Look through the lines below and extract each one that contains "green".

************

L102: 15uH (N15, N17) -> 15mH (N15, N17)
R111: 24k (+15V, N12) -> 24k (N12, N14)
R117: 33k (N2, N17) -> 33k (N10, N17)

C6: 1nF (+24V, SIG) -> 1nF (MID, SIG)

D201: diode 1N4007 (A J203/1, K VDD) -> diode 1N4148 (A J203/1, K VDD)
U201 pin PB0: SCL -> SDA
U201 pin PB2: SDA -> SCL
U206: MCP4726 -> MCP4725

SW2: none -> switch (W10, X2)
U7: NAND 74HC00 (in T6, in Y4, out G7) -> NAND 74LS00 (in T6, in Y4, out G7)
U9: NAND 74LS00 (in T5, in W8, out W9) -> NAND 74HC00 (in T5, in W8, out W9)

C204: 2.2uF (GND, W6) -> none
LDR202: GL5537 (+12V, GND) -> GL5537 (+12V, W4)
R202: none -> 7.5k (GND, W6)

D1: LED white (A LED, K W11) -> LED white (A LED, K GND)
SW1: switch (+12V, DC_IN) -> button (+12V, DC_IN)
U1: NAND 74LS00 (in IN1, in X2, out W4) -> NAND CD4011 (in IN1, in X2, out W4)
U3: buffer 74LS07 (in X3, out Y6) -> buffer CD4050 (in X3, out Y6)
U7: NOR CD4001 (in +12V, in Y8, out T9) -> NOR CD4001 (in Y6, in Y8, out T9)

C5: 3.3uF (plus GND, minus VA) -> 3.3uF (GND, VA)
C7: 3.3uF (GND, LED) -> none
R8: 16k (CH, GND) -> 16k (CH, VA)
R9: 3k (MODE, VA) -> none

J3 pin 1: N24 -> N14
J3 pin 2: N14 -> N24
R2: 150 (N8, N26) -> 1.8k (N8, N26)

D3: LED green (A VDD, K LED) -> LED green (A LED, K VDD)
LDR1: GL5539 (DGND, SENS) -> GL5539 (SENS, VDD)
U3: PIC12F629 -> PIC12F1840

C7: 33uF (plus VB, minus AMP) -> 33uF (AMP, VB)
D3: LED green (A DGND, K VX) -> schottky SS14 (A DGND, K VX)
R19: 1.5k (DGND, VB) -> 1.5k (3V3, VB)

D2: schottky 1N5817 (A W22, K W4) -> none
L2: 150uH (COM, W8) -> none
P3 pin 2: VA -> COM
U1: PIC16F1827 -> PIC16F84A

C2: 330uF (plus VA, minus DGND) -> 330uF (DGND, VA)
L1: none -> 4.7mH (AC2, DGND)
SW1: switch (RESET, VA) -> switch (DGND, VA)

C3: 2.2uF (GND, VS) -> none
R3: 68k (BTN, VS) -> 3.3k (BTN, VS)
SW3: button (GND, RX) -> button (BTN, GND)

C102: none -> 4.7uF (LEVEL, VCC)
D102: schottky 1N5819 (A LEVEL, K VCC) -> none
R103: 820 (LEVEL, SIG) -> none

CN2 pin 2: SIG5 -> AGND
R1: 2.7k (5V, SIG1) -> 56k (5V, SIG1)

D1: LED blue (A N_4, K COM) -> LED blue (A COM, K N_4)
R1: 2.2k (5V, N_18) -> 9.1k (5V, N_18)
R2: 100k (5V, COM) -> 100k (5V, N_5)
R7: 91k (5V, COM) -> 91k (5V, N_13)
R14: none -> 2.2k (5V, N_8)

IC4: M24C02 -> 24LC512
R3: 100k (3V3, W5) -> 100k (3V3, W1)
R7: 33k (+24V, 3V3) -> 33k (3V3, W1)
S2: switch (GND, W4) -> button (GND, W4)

************

Your response.
D3: LED green (A VDD, K LED) -> LED green (A LED, K VDD)
D3: LED green (A DGND, K VX) -> schottky SS14 (A DGND, K VX)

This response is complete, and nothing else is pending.